**To do**
Quote the entries word for word. Omit the pictures.

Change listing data
================================
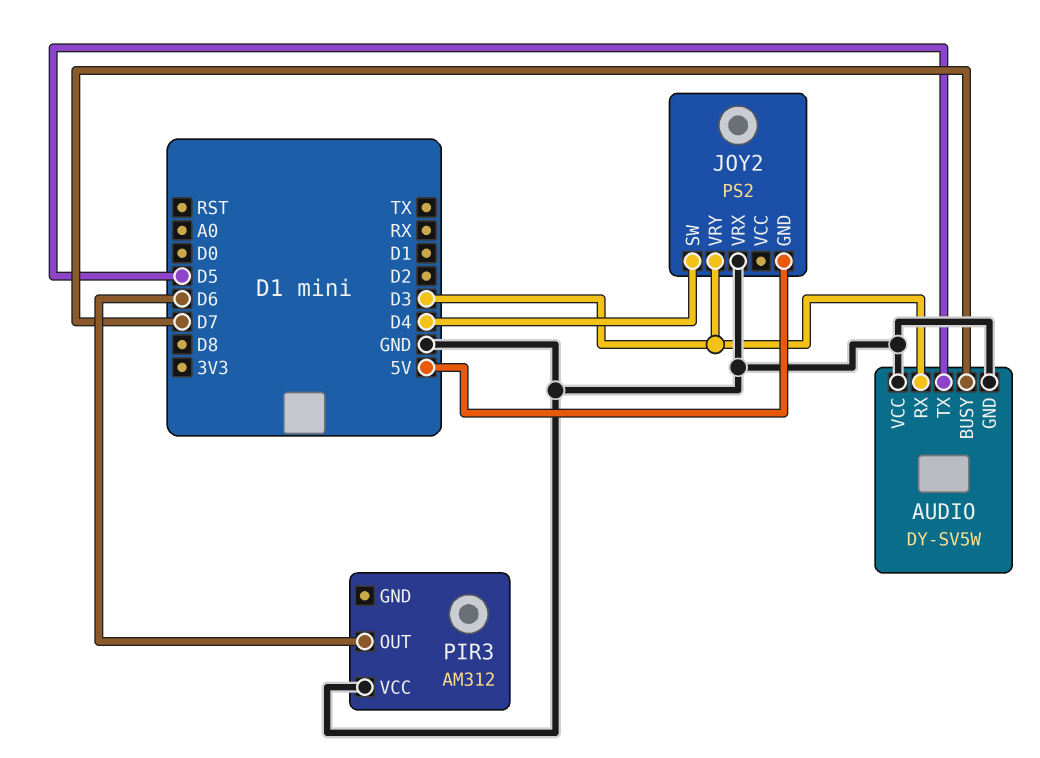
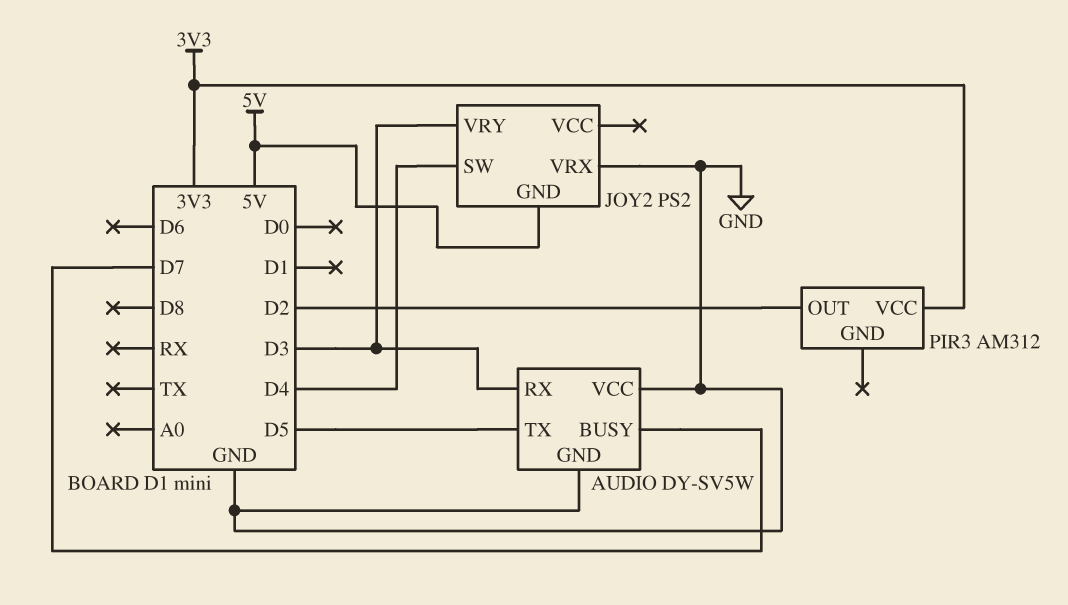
PIR3 pin OUT: D6 -> D2
PIR3 pin VCC: GND -> 3V3

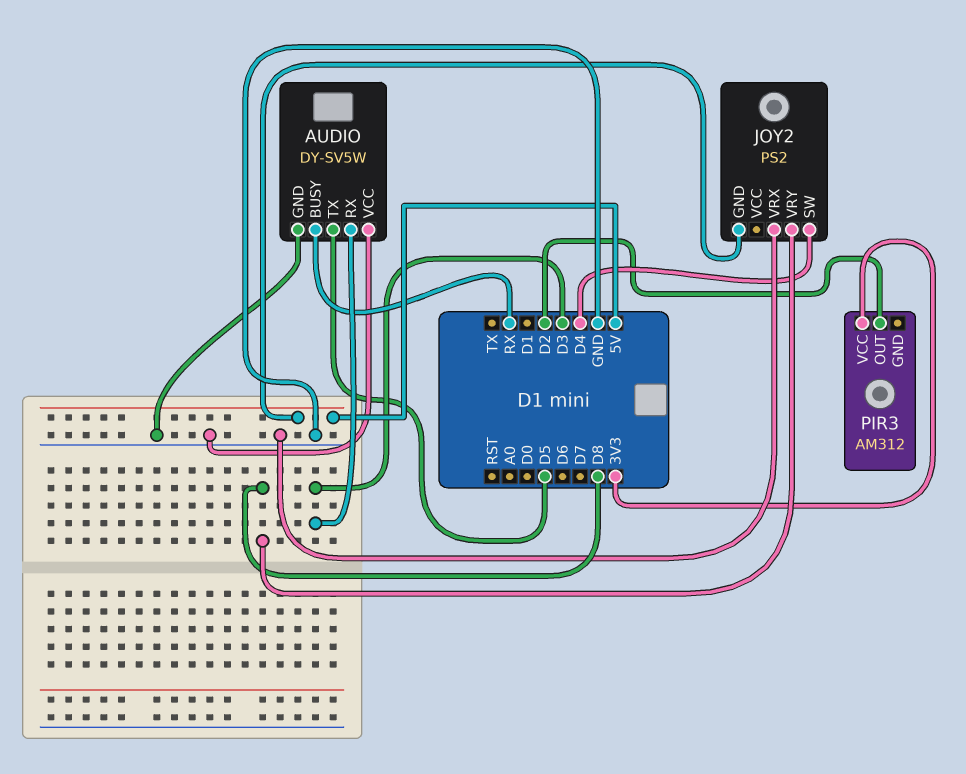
AUDIO pin BUSY: D7 -> RX
JOY2 pin VRY: D3 -> D8

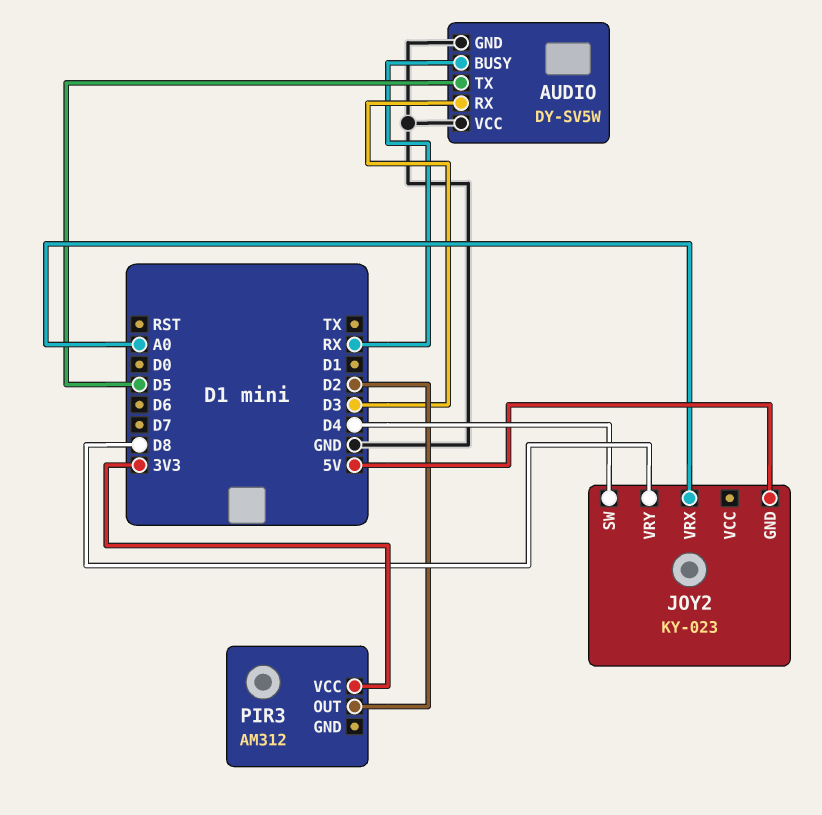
JOY2: PS2 -> KY-023
JOY2 pin VRX: GND -> A0

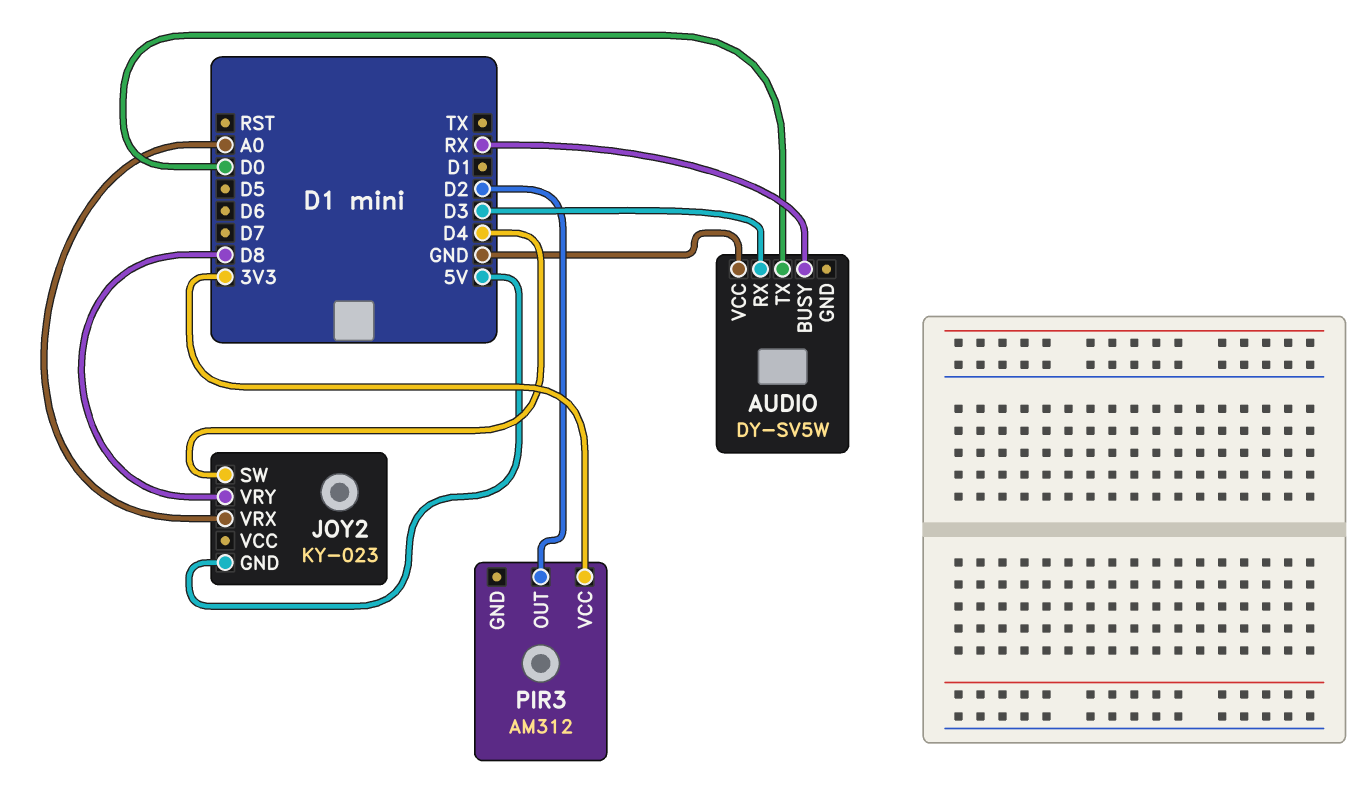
AUDIO pin GND: GND -> none
AUDIO pin TX: D5 -> D0

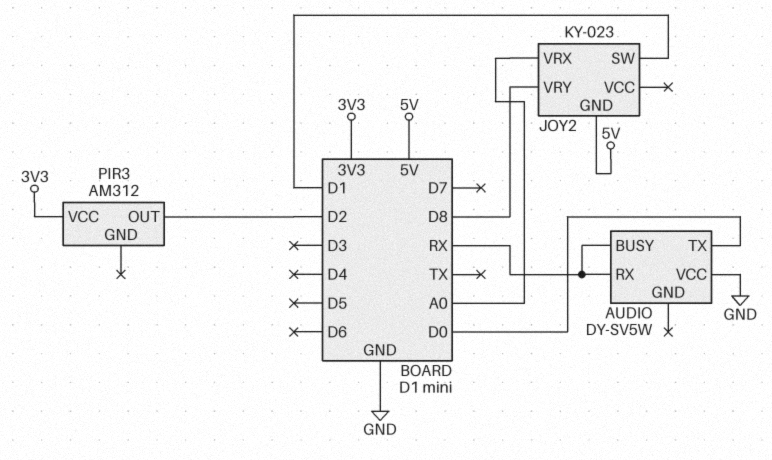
AUDIO pin RX: D3 -> RX
JOY2 pin SW: D4 -> D1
================================
**Answer section**
PIR3 pin OUT: D6 -> D2
PIR3 pin VCC: GND -> 3V3

AUDIO pin BUSY: D7 -> RX
JOY2 pin VRY: D3 -> D8

JOY2: PS2 -> KY-023
JOY2 pin VRX: GND -> A0

AUDIO pin GND: GND -> none
AUDIO pin TX: D5 -> D0

AUDIO pin RX: D3 -> RX
JOY2 pin SW: D4 -> D1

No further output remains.